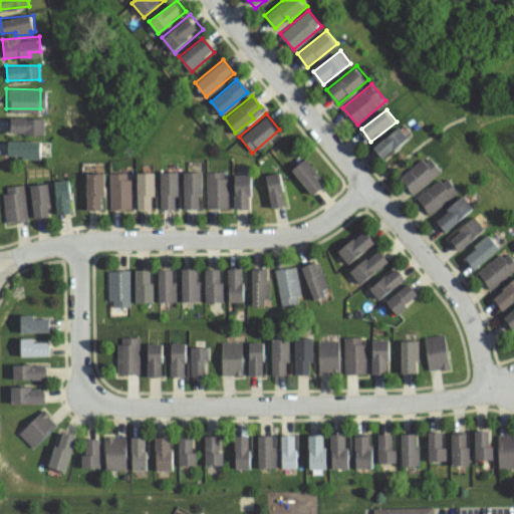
[(9,132),(9,114),(46,116),(45,134),(9,132)]
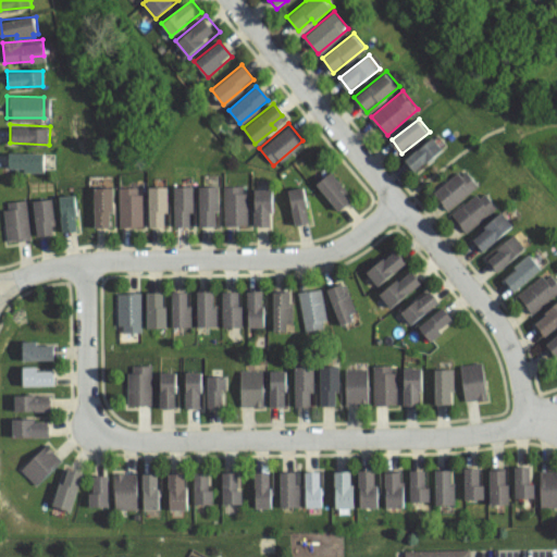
[(406,158),(433,135),(445,149),(418,172),(406,158)]
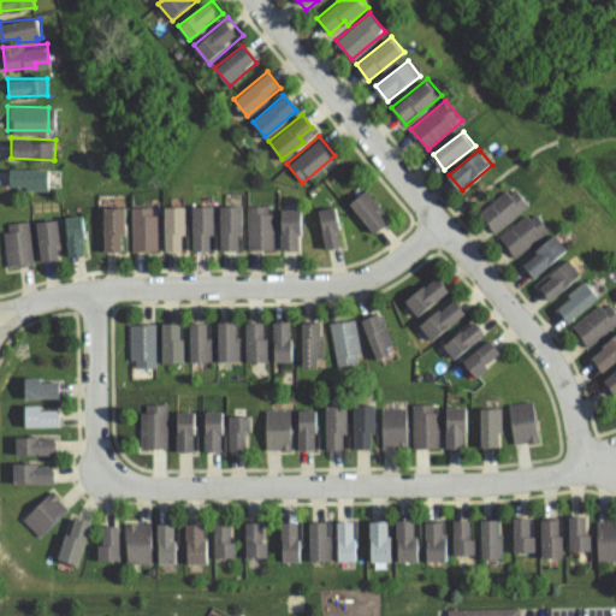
[(7,182),(6,166),(46,166),(46,188),(18,188),(18,182),(7,182)]
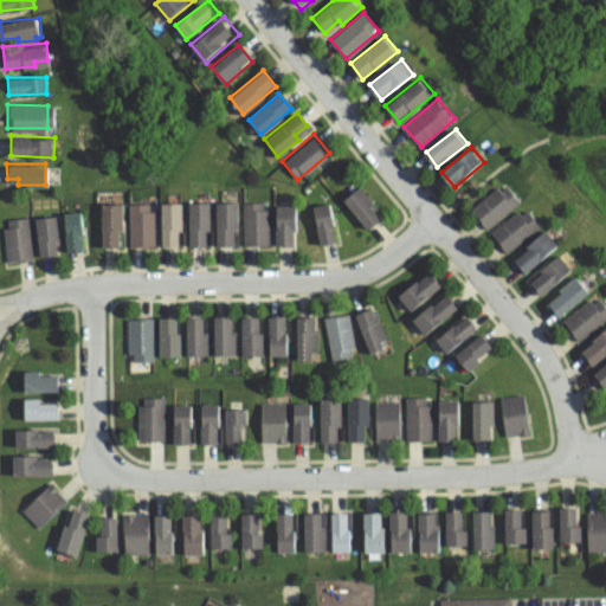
[(488,227),(470,206),(497,184),(502,189),(507,185),(521,200),(488,227)]
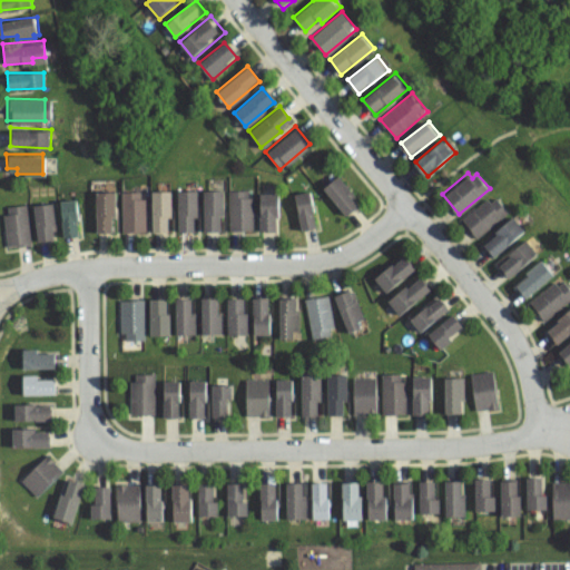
[(345,216),(324,187),(342,174),(363,203),(345,216)]
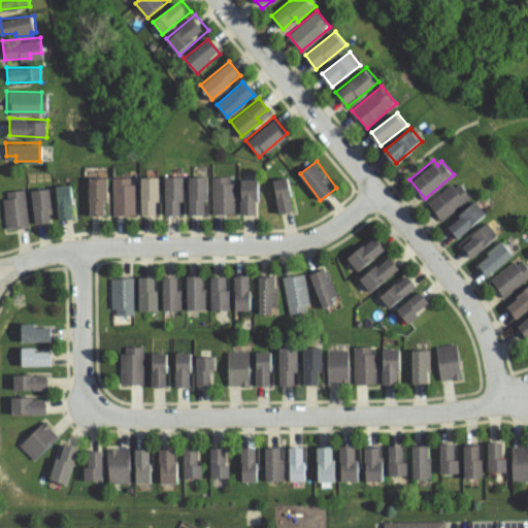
[(88,213),(86,174),(106,173),(107,196),(102,196),(103,212),(88,213)]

____

=== Activity ===
Word for word, return the listing above; the pictures do not belong in the copy.

=== Solution to the problem ===
[(9,132),(9,114),(46,116),(45,134),(9,132)]
[(406,158),(433,135),(445,149),(418,172),(406,158)]
[(7,182),(6,166),(46,166),(46,188),(18,188),(18,182),(7,182)]
[(488,227),(470,206),(497,184),(502,189),(507,185),(521,200),(488,227)]
[(345,216),(324,187),(342,174),(363,203),(345,216)]
[(88,213),(86,174),(106,173),(107,196),(102,196),(103,212),(88,213)]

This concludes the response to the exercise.